> [Provided records]:

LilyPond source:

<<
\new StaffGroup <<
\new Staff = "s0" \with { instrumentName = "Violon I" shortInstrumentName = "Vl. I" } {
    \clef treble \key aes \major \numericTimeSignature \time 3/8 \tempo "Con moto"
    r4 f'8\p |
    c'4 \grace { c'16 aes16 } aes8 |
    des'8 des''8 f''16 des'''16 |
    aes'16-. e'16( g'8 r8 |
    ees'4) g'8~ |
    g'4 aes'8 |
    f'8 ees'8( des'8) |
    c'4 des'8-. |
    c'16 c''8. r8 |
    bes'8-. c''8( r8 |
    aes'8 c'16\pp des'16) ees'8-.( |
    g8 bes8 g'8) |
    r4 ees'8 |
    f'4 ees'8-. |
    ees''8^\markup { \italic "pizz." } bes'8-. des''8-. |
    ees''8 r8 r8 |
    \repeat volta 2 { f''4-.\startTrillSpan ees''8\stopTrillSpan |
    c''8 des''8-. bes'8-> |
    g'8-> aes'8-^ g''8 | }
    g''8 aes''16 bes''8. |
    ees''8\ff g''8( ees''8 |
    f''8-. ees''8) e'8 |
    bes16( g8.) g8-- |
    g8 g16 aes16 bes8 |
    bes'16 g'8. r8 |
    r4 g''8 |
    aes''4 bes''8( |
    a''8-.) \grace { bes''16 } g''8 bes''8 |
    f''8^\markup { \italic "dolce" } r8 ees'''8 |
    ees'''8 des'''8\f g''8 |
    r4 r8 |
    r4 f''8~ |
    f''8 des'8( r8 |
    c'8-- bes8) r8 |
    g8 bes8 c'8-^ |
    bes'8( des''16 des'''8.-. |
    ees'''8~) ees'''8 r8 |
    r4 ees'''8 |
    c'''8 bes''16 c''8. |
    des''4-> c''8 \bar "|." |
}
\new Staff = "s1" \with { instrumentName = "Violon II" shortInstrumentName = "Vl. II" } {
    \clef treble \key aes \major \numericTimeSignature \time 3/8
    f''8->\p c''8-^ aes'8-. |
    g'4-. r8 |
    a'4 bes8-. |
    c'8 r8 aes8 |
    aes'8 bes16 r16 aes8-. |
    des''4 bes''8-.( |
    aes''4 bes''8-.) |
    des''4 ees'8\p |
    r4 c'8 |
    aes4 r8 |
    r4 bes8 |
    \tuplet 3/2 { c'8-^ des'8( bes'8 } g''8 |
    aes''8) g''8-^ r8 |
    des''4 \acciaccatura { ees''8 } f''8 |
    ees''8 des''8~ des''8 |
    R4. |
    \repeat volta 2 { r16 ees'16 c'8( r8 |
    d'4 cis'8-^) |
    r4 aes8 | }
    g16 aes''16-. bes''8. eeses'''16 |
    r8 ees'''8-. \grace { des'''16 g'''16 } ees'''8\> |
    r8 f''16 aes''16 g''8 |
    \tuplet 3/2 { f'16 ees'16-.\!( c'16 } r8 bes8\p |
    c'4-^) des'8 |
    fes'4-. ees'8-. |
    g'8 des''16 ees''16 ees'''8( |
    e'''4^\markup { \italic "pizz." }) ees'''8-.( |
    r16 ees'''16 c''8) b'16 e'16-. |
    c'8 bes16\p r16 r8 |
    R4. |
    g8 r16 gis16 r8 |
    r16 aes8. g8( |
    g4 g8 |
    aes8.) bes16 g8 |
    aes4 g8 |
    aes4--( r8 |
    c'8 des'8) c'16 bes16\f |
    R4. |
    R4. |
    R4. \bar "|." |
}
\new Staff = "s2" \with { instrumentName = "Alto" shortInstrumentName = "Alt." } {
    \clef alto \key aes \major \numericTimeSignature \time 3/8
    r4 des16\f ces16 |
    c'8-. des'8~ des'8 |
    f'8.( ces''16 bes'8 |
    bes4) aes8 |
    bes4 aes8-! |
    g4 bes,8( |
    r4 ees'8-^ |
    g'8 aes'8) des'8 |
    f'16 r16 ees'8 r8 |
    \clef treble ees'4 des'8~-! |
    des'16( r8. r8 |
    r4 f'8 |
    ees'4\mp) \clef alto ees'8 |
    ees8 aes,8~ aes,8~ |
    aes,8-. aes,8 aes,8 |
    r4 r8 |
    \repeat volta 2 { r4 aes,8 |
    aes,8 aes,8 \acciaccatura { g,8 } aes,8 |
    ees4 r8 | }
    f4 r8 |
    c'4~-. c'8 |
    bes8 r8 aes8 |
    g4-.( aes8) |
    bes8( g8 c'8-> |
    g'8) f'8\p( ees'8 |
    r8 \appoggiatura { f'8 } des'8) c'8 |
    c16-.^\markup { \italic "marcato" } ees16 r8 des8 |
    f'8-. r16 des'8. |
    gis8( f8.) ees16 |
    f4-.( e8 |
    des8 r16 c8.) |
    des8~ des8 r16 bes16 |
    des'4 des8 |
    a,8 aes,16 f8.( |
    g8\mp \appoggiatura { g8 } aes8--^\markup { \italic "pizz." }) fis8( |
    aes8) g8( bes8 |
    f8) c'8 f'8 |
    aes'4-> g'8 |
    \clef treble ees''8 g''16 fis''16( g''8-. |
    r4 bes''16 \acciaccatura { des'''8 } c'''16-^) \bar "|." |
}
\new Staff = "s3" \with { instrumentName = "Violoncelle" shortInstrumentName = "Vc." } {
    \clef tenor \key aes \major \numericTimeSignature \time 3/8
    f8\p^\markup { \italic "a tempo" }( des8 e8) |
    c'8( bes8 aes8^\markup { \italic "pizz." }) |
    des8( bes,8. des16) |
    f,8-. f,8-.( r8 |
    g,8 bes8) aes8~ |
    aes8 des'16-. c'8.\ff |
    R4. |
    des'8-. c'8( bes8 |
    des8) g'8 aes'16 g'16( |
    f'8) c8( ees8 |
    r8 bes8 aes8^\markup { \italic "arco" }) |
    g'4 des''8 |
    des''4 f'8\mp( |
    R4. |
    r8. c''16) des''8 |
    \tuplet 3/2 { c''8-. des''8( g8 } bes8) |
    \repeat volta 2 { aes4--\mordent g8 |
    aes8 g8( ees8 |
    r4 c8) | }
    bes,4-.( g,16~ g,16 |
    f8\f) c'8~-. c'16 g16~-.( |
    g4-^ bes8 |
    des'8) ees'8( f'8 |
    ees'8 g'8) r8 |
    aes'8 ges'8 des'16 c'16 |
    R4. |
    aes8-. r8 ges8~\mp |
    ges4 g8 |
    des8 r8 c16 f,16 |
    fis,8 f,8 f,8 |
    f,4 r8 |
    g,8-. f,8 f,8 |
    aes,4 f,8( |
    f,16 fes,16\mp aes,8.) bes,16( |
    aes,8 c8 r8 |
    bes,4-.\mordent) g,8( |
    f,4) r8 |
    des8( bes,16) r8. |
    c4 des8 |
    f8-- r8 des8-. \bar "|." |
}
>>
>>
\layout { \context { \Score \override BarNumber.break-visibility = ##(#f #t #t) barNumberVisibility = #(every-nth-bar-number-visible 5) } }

> [Your goal]: Report each line of the records that contains the string "grace".

> [Reply to the task]:
    c'4 \grace { c'16 aes16 } aes8 |
    a''8-.) \grace { bes''16 } g''8 bes''8 |
    r8 ees'''8-. \grace { des'''16 g'''16 } ees'''8\> |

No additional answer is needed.